++++ Extracted records ++++
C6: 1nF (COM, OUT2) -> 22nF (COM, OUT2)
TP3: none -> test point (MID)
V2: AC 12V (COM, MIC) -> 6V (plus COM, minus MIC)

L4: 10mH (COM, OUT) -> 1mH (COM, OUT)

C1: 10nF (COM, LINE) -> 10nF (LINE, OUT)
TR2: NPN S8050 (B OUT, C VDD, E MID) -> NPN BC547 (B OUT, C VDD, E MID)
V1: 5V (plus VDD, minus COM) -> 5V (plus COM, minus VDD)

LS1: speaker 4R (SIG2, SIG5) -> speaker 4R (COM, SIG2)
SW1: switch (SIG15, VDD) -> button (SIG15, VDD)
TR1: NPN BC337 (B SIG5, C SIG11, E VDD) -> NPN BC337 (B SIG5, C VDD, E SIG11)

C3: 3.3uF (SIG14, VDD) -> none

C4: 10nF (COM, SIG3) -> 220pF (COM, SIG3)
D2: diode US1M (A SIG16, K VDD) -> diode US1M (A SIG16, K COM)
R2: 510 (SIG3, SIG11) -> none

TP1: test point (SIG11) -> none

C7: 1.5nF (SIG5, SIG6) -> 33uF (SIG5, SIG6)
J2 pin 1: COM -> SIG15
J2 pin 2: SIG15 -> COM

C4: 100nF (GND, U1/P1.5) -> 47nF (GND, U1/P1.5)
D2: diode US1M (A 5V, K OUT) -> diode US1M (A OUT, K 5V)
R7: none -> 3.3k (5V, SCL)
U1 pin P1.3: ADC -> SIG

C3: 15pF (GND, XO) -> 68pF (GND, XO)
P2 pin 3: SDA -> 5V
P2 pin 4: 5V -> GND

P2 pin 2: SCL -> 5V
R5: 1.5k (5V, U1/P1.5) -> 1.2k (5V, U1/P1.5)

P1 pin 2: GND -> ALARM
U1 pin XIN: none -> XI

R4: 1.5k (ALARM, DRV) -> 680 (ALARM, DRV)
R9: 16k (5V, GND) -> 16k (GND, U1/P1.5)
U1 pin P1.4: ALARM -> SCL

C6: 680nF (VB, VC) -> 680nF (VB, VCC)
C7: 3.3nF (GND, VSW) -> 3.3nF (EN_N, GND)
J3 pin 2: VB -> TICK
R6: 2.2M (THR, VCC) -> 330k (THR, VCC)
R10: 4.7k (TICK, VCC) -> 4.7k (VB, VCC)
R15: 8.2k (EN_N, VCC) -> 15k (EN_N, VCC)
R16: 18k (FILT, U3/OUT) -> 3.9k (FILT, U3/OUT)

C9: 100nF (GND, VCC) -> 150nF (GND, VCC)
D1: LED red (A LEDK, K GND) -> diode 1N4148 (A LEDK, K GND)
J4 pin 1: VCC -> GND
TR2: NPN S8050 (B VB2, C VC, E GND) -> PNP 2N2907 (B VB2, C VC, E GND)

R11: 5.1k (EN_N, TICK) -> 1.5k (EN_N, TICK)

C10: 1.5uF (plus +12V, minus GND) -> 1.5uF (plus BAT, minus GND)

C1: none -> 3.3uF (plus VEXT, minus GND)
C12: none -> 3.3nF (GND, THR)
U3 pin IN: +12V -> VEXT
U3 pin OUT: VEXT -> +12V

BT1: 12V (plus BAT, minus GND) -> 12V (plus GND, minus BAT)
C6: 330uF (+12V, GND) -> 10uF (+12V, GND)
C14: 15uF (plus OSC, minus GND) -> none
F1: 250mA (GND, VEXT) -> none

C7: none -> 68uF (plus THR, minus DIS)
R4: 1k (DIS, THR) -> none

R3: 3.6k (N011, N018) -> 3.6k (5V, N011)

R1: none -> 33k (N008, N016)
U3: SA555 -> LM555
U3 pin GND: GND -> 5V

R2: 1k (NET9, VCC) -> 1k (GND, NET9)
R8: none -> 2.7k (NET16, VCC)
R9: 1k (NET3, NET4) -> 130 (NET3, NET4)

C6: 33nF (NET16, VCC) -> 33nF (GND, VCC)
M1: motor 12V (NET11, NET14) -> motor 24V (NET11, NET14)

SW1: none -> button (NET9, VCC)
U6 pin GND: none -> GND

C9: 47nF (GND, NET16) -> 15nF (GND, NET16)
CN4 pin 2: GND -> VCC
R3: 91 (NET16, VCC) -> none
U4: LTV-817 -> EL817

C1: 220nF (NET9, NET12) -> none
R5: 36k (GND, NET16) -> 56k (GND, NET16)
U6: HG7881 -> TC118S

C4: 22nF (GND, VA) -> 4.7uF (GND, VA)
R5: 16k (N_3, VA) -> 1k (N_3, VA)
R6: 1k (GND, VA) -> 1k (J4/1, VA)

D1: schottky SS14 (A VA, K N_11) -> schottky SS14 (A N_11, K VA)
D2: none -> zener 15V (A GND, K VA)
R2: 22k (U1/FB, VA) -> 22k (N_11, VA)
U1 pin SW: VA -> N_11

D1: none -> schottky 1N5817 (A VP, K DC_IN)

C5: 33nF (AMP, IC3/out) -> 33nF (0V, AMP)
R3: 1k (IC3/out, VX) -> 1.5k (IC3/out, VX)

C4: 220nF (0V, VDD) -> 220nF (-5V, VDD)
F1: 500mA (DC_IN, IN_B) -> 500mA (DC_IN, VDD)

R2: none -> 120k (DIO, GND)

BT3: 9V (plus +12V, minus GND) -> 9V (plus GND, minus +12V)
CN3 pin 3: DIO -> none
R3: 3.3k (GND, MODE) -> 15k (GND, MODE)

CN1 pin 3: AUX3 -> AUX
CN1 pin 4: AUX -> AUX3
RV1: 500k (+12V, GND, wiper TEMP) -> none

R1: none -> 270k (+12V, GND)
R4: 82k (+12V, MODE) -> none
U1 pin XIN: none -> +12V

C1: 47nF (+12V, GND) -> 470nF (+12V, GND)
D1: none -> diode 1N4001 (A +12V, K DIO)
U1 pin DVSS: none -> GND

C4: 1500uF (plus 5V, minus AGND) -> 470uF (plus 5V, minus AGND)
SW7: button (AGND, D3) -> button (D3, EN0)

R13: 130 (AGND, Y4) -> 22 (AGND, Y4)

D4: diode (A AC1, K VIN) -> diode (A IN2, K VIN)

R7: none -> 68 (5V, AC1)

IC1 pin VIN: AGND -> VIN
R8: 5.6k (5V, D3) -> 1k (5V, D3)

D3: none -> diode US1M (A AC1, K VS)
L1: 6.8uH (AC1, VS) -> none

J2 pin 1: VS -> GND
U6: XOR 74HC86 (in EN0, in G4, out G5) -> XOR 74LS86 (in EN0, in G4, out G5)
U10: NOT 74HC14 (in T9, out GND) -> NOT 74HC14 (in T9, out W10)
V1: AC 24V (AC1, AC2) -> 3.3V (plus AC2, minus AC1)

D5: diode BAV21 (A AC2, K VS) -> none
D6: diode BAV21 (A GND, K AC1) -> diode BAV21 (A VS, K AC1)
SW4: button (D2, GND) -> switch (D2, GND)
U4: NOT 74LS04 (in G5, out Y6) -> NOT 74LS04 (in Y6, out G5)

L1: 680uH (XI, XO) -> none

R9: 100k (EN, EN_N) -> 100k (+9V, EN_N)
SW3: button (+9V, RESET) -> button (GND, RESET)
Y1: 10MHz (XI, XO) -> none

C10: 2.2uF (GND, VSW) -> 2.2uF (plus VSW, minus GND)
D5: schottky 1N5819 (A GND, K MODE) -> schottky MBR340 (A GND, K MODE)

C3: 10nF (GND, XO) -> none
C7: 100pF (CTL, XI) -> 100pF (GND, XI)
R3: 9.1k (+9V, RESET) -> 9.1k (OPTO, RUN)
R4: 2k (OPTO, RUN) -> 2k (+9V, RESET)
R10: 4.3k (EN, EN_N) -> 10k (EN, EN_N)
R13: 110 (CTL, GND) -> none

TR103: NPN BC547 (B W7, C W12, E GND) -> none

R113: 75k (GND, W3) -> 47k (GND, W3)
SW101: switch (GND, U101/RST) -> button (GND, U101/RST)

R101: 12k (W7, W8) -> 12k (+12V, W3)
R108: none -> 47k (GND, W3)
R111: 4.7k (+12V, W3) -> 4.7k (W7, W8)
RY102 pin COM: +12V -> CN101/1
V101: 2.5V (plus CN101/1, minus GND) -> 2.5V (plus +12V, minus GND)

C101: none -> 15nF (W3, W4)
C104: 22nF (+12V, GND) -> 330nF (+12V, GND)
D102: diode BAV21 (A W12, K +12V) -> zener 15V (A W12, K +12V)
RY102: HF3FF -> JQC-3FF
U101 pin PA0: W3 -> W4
++++
Work task:
Beginning with the line that holds "C3: 10nF (GND, XO) -> none" and ending with the last line of the material, retype each line exactly and output nothing else.

Exercise result:
C3: 10nF (GND, XO) -> none
C7: 100pF (CTL, XI) -> 100pF (GND, XI)
R3: 9.1k (+9V, RESET) -> 9.1k (OPTO, RUN)
R4: 2k (OPTO, RUN) -> 2k (+9V, RESET)
R10: 4.3k (EN, EN_N) -> 10k (EN, EN_N)
R13: 110 (CTL, GND) -> none

TR103: NPN BC547 (B W7, C W12, E GND) -> none

R113: 75k (GND, W3) -> 47k (GND, W3)
SW101: switch (GND, U101/RST) -> button (GND, U101/RST)

R101: 12k (W7, W8) -> 12k (+12V, W3)
R108: none -> 47k (GND, W3)
R111: 4.7k (+12V, W3) -> 4.7k (W7, W8)
RY102 pin COM: +12V -> CN101/1
V101: 2.5V (plus CN101/1, minus GND) -> 2.5V (plus +12V, minus GND)

C101: none -> 15nF (W3, W4)
C104: 22nF (+12V, GND) -> 330nF (+12V, GND)
D102: diode BAV21 (A W12, K +12V) -> zener 15V (A W12, K +12V)
RY102: HF3FF -> JQC-3FF
U101 pin PA0: W3 -> W4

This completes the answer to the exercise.